#### What is required
In the data below, find every line that has the string "rolling", and copy it.

#### Records provided

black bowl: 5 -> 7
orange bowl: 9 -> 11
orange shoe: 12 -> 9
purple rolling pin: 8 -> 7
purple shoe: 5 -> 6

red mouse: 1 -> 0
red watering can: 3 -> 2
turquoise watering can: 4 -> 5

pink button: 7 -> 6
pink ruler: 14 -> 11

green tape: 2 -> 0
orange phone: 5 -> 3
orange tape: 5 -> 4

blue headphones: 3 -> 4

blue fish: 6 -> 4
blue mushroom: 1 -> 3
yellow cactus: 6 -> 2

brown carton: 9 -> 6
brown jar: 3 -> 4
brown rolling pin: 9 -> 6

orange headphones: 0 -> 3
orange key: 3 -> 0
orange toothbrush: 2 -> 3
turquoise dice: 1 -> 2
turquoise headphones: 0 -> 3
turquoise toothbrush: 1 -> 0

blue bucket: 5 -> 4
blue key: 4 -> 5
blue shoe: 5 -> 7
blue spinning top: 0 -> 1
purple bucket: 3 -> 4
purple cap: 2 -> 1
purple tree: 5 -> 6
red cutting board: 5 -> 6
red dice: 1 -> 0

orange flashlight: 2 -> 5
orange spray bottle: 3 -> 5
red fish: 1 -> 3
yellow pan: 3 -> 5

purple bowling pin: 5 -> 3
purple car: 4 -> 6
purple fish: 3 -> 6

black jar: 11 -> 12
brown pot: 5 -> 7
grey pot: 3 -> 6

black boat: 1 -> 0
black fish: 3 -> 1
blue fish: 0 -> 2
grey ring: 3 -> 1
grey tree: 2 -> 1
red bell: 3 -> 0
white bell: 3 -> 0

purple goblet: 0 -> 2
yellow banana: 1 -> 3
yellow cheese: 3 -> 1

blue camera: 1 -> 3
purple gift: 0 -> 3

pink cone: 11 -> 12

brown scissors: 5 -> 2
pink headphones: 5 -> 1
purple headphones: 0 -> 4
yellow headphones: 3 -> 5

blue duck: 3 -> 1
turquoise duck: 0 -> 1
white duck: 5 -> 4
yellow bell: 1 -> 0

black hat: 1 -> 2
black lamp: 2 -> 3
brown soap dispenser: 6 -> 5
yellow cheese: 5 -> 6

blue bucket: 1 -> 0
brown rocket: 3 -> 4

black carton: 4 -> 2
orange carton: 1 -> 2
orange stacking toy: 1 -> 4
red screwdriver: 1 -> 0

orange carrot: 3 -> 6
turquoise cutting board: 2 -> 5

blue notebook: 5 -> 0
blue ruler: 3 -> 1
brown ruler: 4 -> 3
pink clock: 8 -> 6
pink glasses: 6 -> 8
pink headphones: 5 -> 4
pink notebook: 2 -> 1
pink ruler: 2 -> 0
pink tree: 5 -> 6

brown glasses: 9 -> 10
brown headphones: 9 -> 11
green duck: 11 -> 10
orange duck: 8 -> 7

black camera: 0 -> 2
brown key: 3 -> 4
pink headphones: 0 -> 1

#### Task answer
purple rolling pin: 8 -> 7
brown rolling pin: 9 -> 6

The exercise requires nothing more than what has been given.